→ **Exercise directions**
Show each line of the records in which the word "degrees" occurs.
Input material START
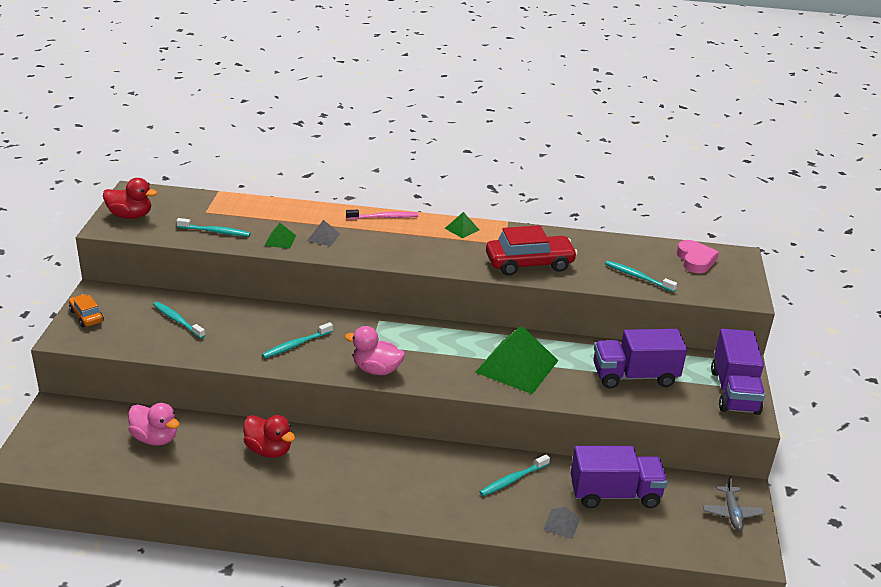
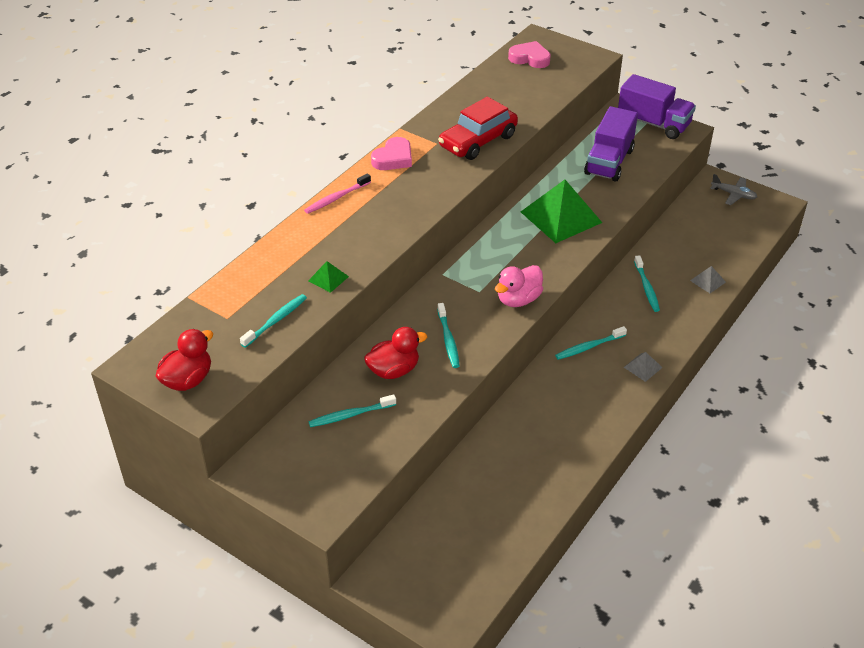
camera: 60 degrees left, 10 degrees up
(86, 316) = (292, 488): orange car -> none
(155, 438) = (469, 504): pink duck -> none
(269, 450) = (532, 425): red duck -> red duck (394, 370)
(323, 237) = (344, 248): grey pyramid -> grey pyramid (642, 367)
(384, 217) = (336, 198): pink toothbrush -> pink toothbrush turned 150 degrees counterclockwise
(462, 229) = (393, 158): green pyramid -> pink heart
(529, 263) = (478, 141): red car -> red car turned 150 degrees counterclockwise
(614, 494) = (688, 241): purple truck -> none
(638, 277) = (535, 95): turquoise toothbrush -> turquoise toothbrush (589, 347)

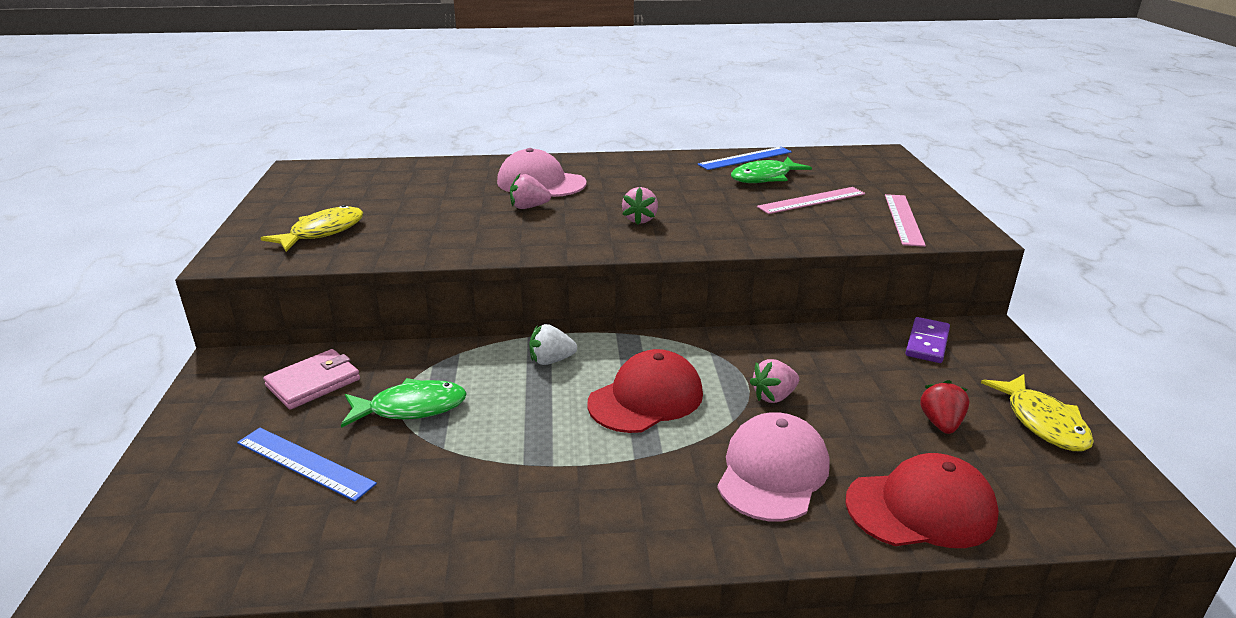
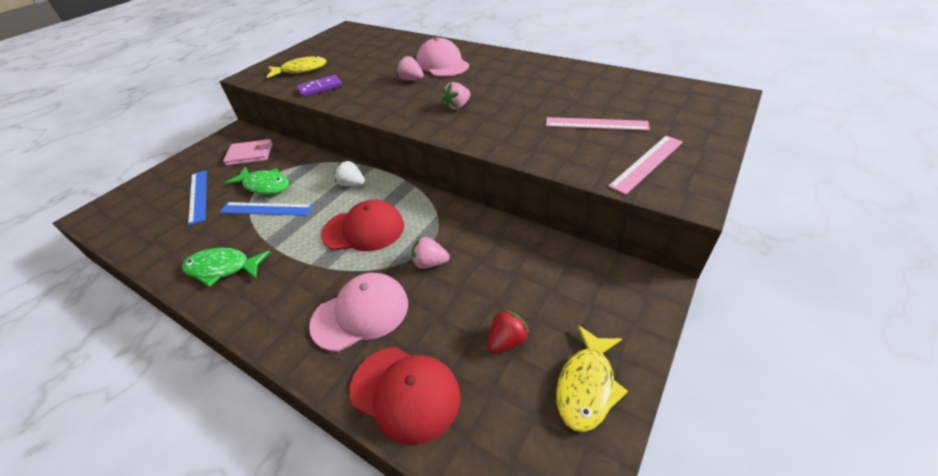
camera: 40 degrees right, 15 degrees up
(745, 158) = (601, 75): blue ruler -> blue ruler (266, 209)
(764, 178) = (590, 95): green fish -> green fish (222, 268)
(927, 343) = (589, 273): purple domino -> purple domino (320, 88)

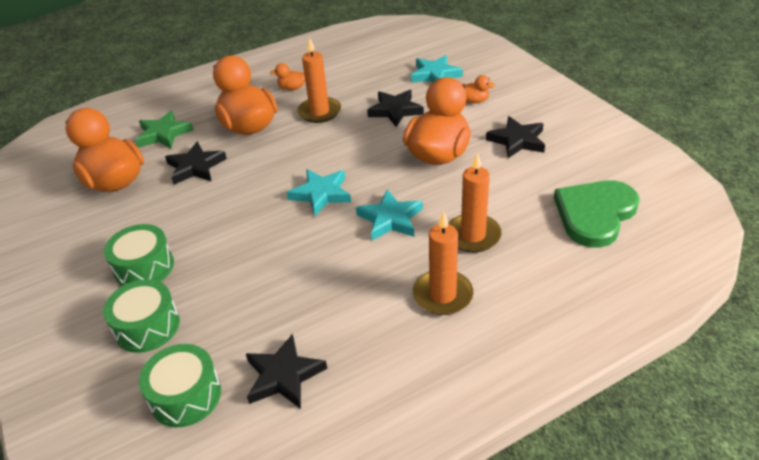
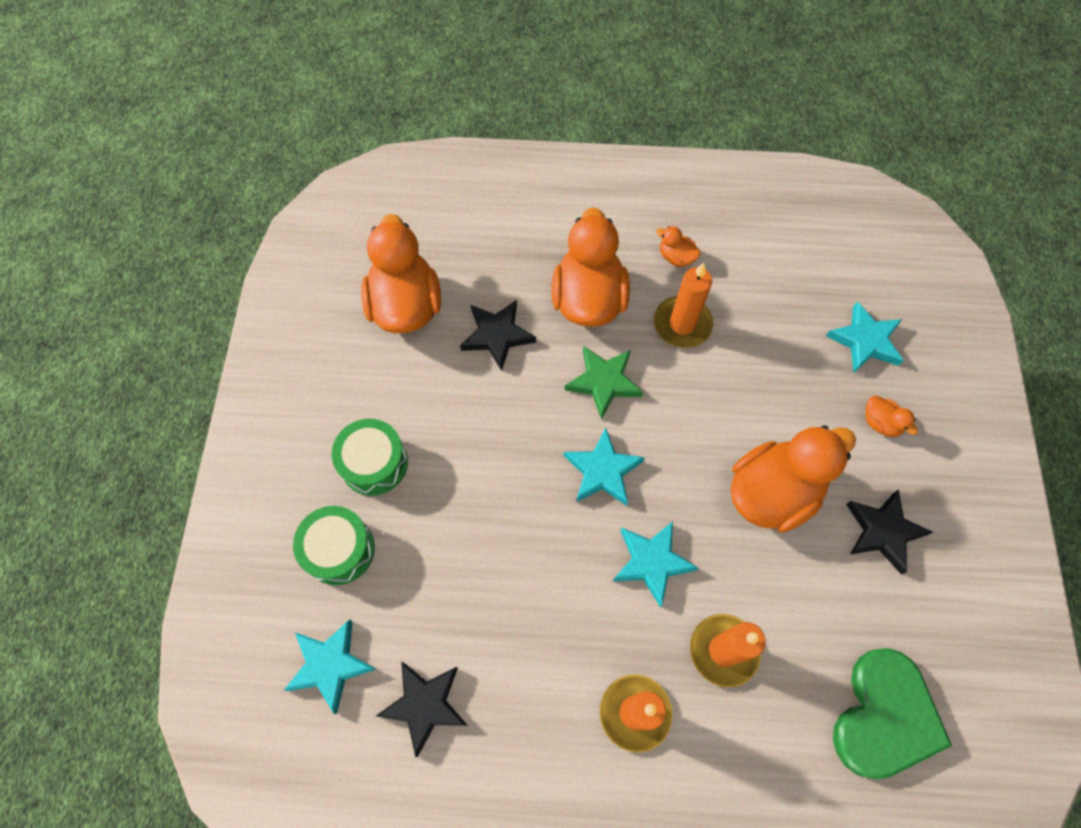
camera: 30 degrees right, 25 degrees up
(163, 134) = (492, 254): green star -> green star (604, 382)
(185, 396) = (330, 665): green drum -> turquoise star
(395, 110) = (772, 379): black star -> none
(595, 214) = (884, 716): green heart -> green heart turned 135 degrees clockwise

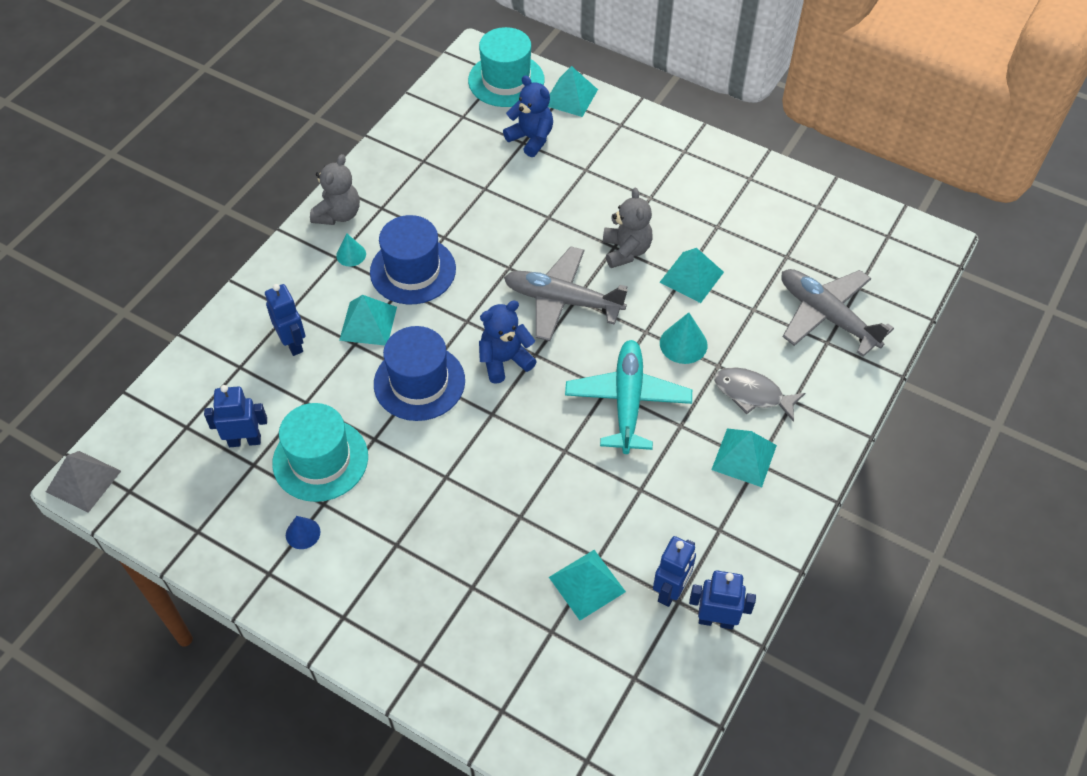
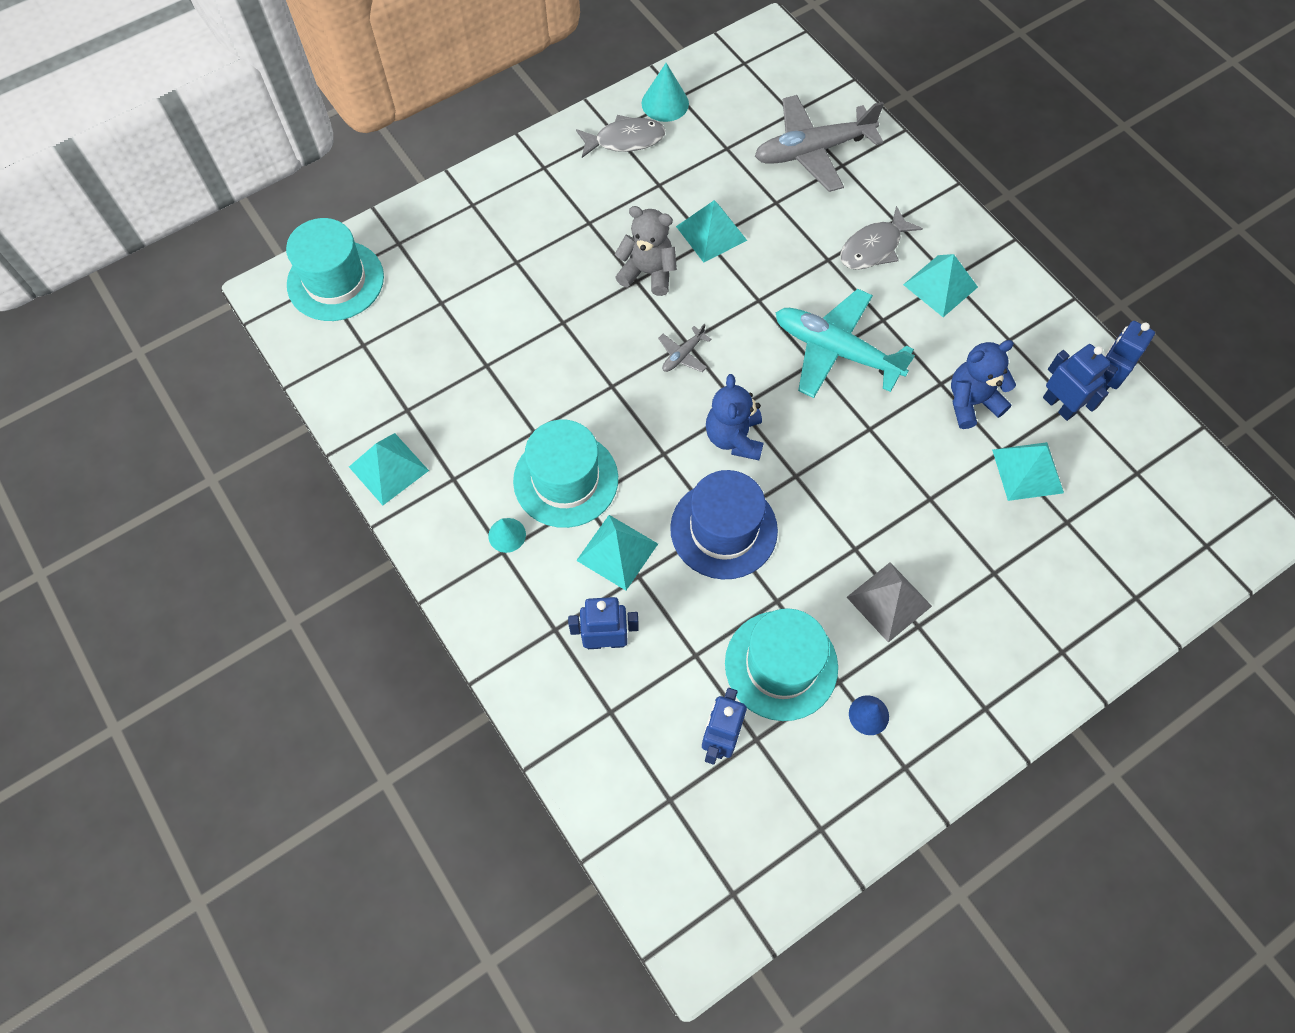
camera: 65 degrees left, 10 degrees up
(83, 481) = (695, 946): grey pyramid -> grey pyramid (889, 601)
(338, 214) = (437, 527): grey teddy bear -> none
(413, 270) = (565, 479): blue hat -> turquoise hat
(531, 139) = (441, 292): blue teddy bear -> blue teddy bear (971, 402)
(562, 300) = (682, 355): grey plane -> grey plane, size x0.43
(570, 97) = (402, 232): turquoise pyramid -> turquoise pyramid (389, 468)
(683, 344) = (789, 275): turquoise cone -> turquoise cone (665, 103)
(746, 189) = (625, 140): none -> grey fish

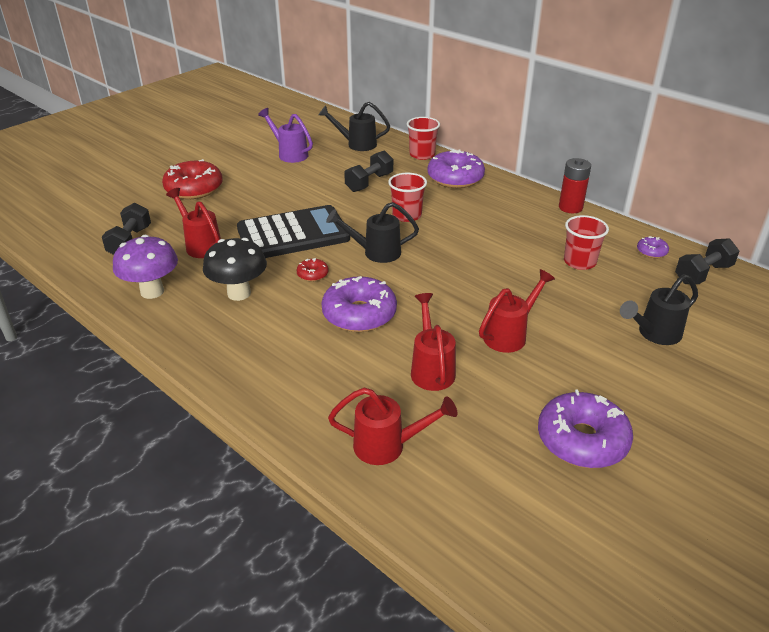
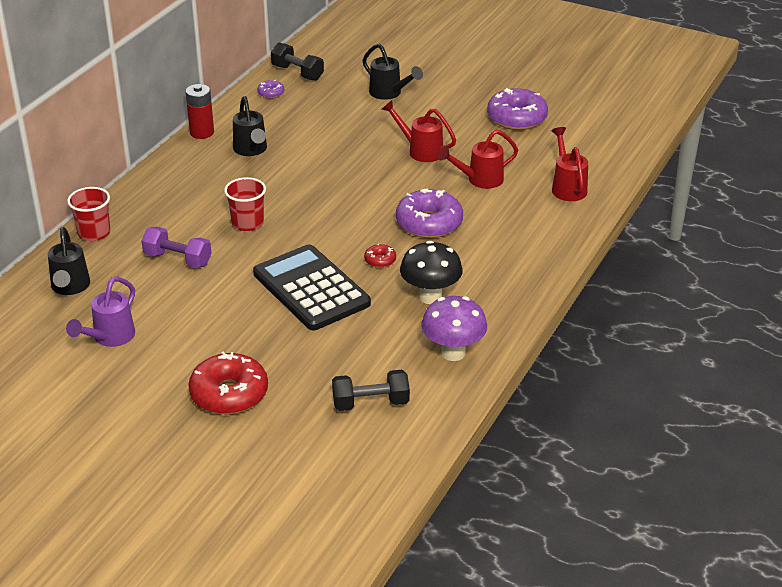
camera: 105 degrees left, 0 degrees up
(200, 245) = (356, 347): red watering can -> none
(369, 182) = (178, 259): black dumbbell -> purple dumbbell
(375, 252) = (327, 231): black watering can -> black watering can (251, 150)
(455, 178) = (153, 203): purple donut -> none
(579, 262) = (301, 125): red cup -> none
Input material END
→ **Finished exercise**
camera: 60 degrees left, 10 degrees up
(384, 217) = (336, 198): pink toothbrush -> pink toothbrush turned 150 degrees counterclockwise
(529, 263) = (478, 141): red car -> red car turned 150 degrees counterclockwise
camera: 40 degrees right, 15 degrees up
camera: 30 degrees right, 25 degrees up
(595, 214) = (884, 716): green heart -> green heart turned 135 degrees clockwise
camera: 65 degrees left, 10 degrees up
camera: 105 degrees left, 0 degrees up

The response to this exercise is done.